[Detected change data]

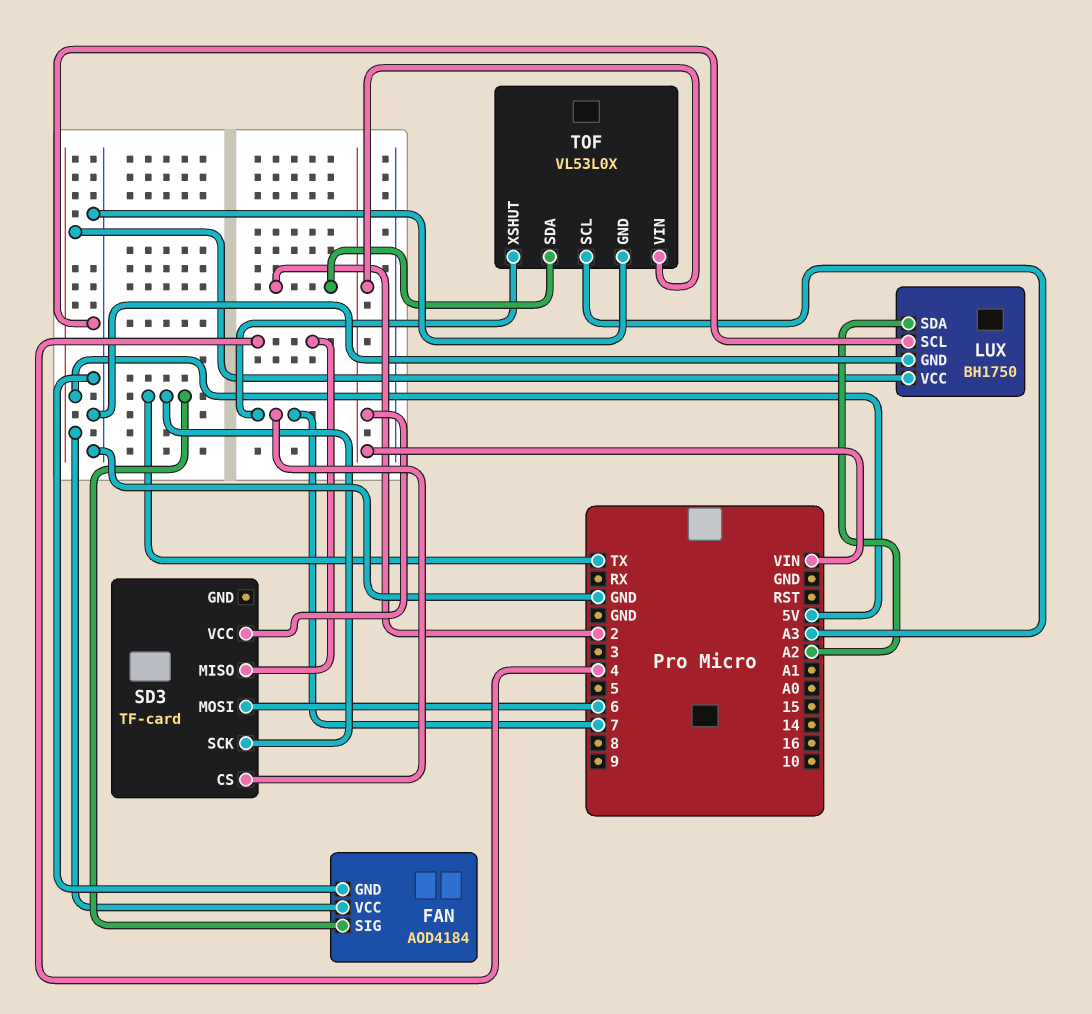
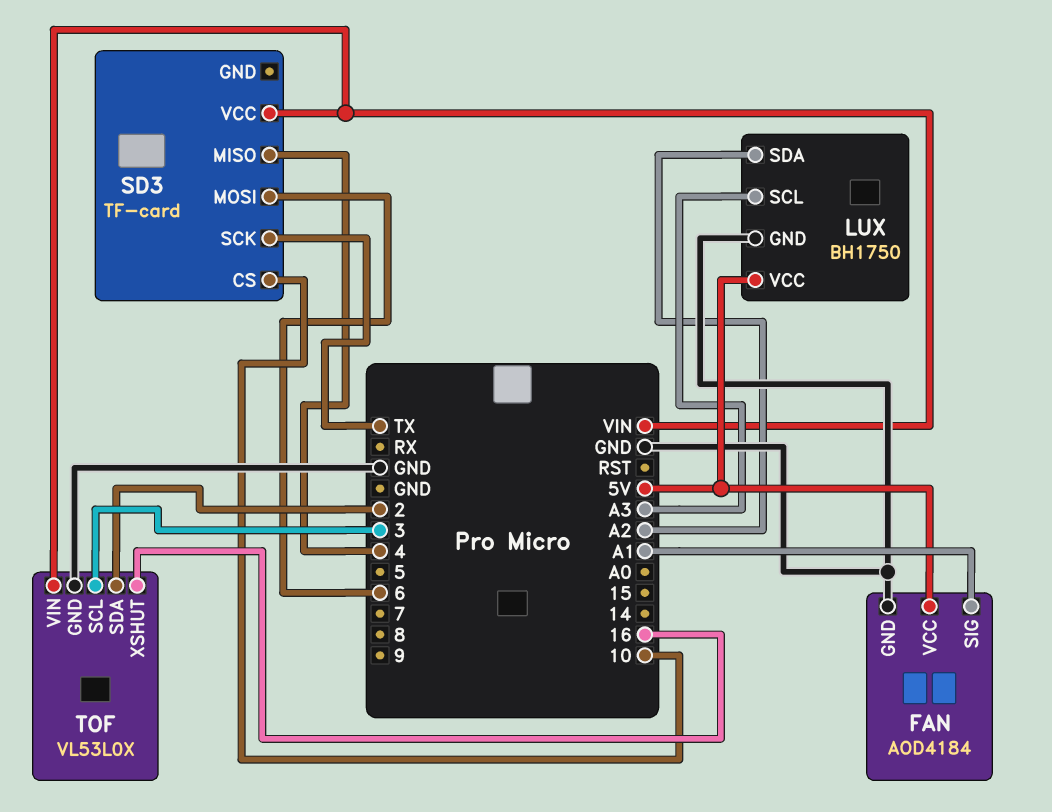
FAN pin SIG: TX -> A1
LUX pin SCL: GND -> A3
SD3 pin CS: 7 -> 10
TOF pin SCL: A3 -> 3
TOF pin XSHUT: 7 -> 16

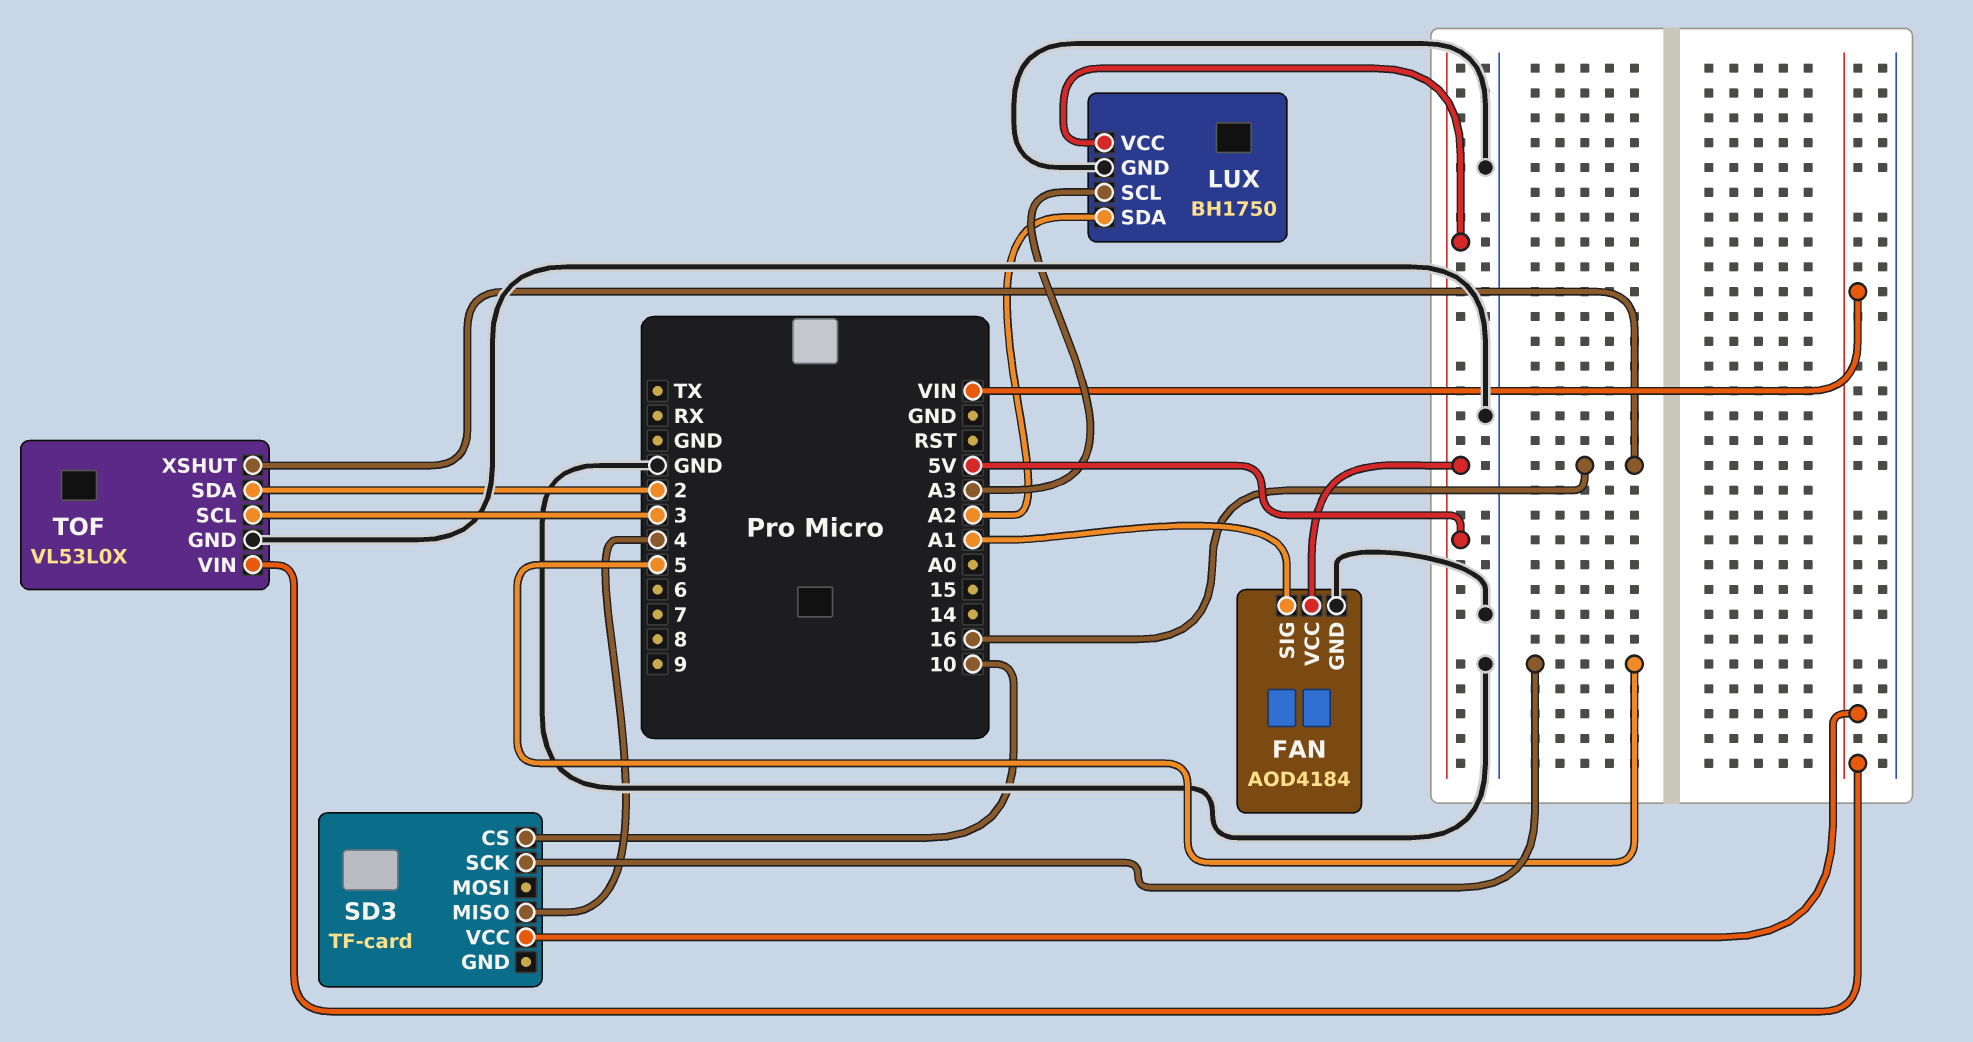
SD3 pin MOSI: 6 -> none
SD3 pin SCK: TX -> 5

:: What this task involves ::
Although the records contain pictures, your copy should hold only the text, reproduced exactly.

:: Task result ::
FAN pin SIG: TX -> A1
LUX pin SCL: GND -> A3
SD3 pin CS: 7 -> 10
TOF pin SCL: A3 -> 3
TOF pin XSHUT: 7 -> 16

SD3 pin MOSI: 6 -> none
SD3 pin SCK: TX -> 5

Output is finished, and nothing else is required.